[Data to use]
——————

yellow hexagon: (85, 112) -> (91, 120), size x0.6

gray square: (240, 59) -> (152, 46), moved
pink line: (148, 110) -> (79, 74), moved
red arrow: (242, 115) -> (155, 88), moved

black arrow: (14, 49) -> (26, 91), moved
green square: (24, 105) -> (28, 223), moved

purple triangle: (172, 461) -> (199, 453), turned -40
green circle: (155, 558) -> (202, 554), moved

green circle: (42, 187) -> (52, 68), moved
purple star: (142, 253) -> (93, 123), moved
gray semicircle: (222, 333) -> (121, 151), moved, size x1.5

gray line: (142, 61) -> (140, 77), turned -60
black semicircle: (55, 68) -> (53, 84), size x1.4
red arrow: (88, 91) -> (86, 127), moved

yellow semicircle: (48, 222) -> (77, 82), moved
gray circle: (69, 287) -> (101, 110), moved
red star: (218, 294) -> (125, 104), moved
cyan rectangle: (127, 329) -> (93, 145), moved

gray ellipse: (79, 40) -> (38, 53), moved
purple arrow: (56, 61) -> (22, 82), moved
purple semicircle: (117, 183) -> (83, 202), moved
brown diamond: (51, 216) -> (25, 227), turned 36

——————

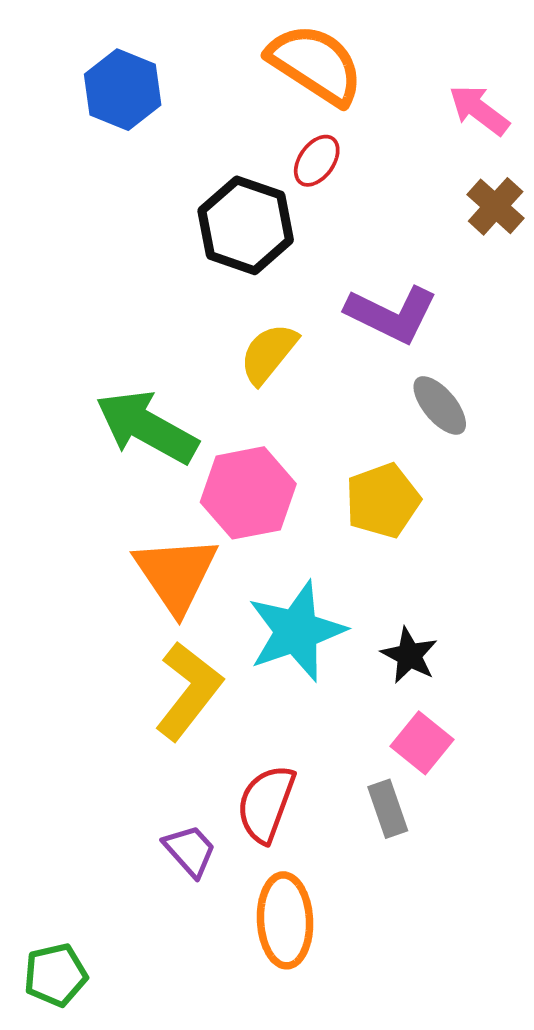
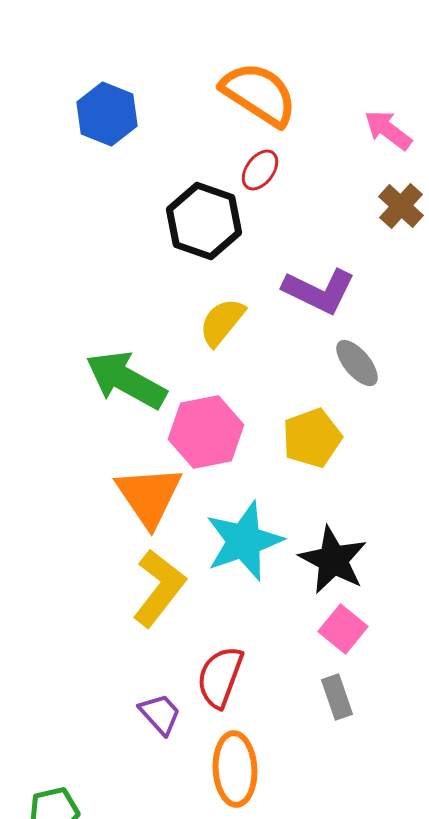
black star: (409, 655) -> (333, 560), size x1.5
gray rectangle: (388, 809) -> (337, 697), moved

——————

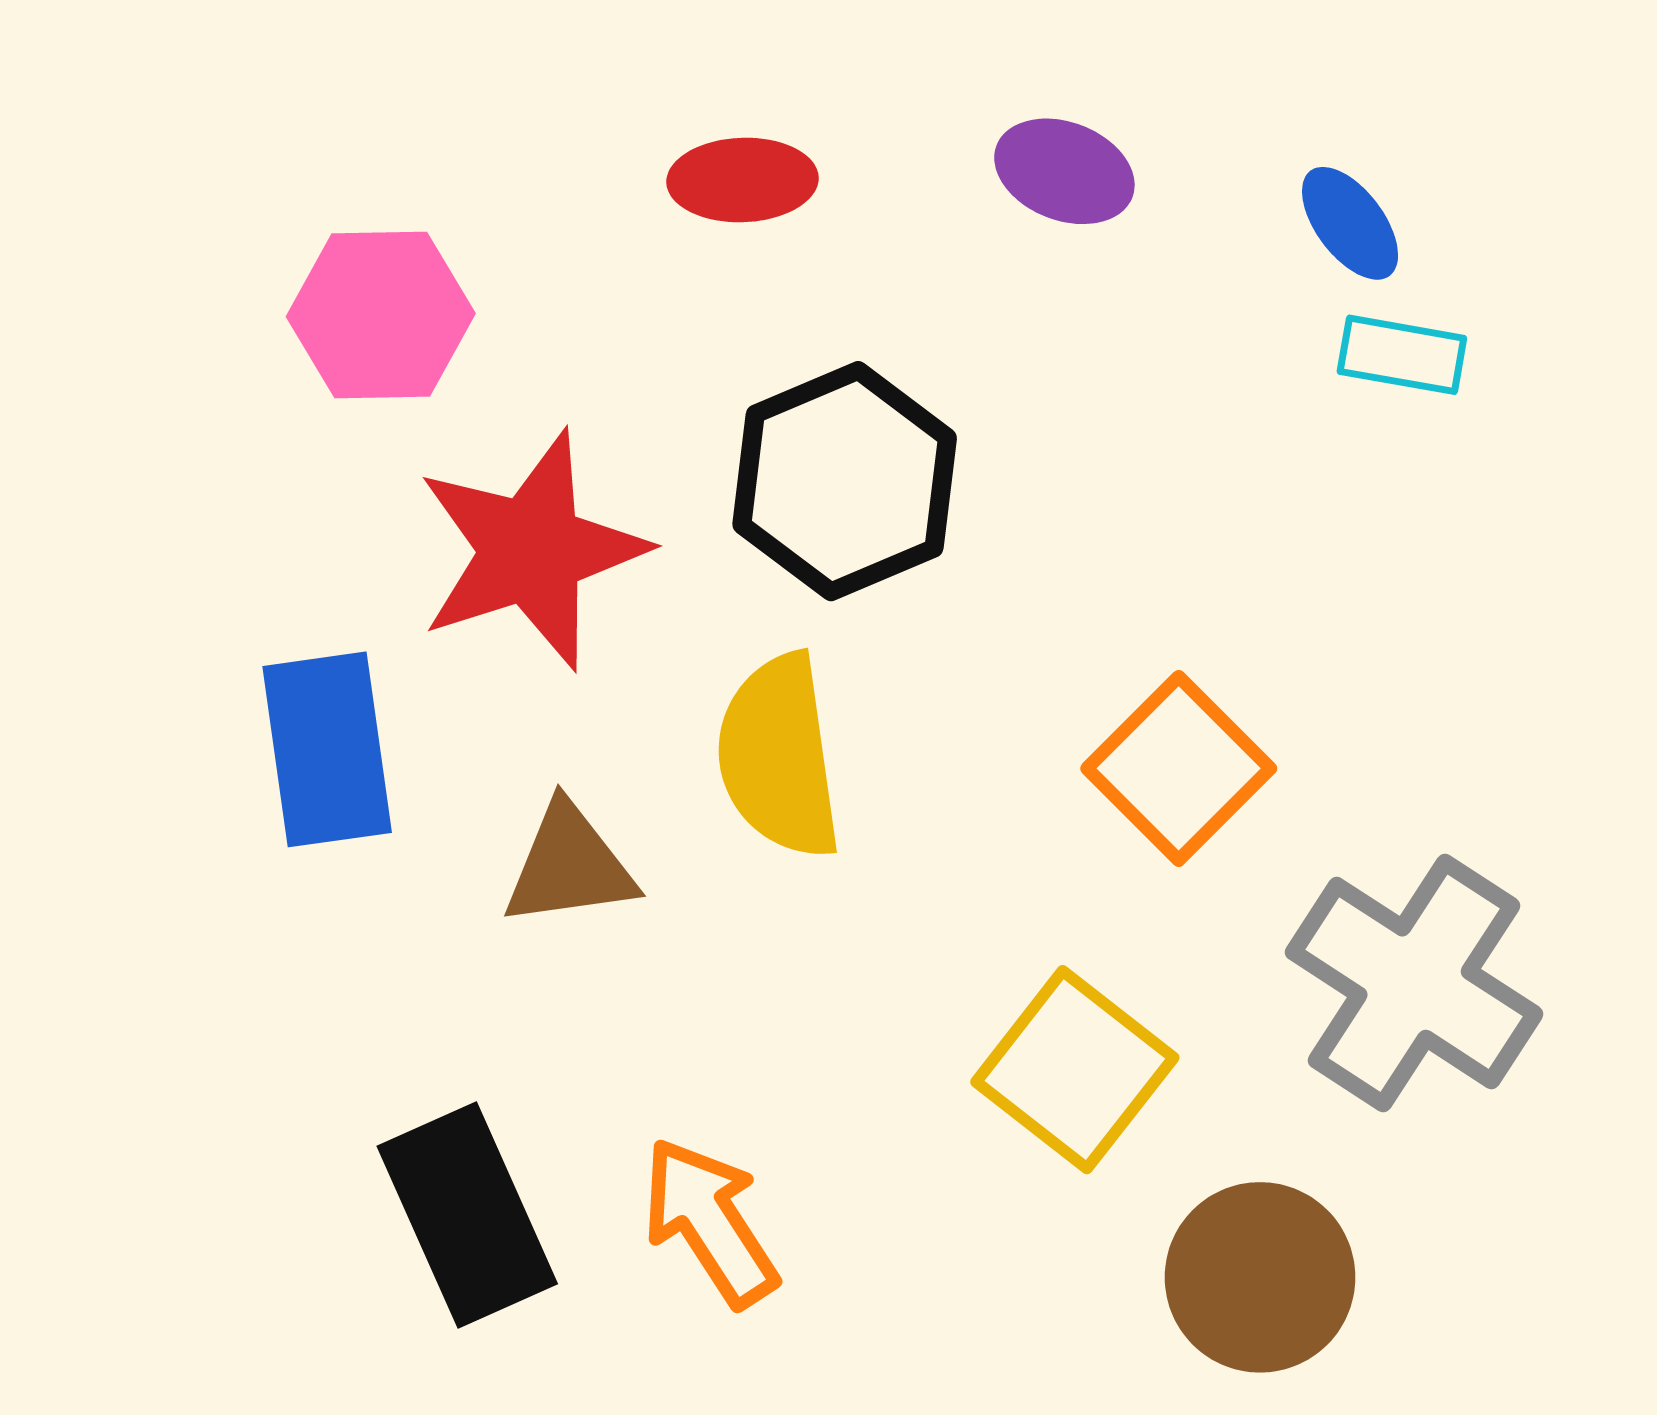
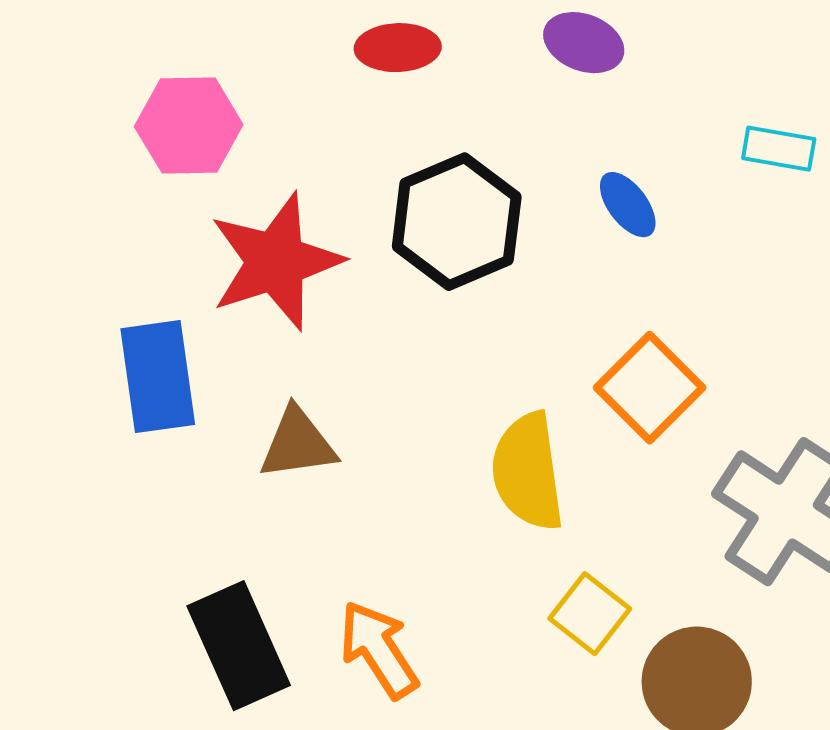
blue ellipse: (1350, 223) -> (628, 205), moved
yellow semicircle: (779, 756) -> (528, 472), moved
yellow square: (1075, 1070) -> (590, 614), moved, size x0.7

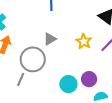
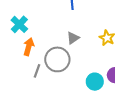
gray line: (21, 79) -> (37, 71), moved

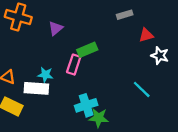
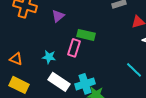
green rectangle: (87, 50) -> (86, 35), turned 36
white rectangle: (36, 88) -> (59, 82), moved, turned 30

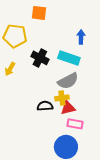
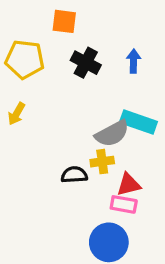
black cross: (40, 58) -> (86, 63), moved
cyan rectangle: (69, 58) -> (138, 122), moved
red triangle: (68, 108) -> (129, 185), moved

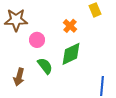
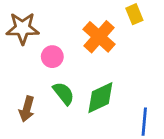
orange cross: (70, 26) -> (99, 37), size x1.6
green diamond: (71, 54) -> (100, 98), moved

——————

[Activity] Copy the lines from the entries above in which the word "yellow" appears.

[Response]
yellow hexagon: (85, 112) -> (91, 120), size x0.6
yellow semicircle: (48, 222) -> (77, 82), moved
yellow semicircle: (779, 756) -> (528, 472), moved
yellow square: (1075, 1070) -> (590, 614), moved, size x0.7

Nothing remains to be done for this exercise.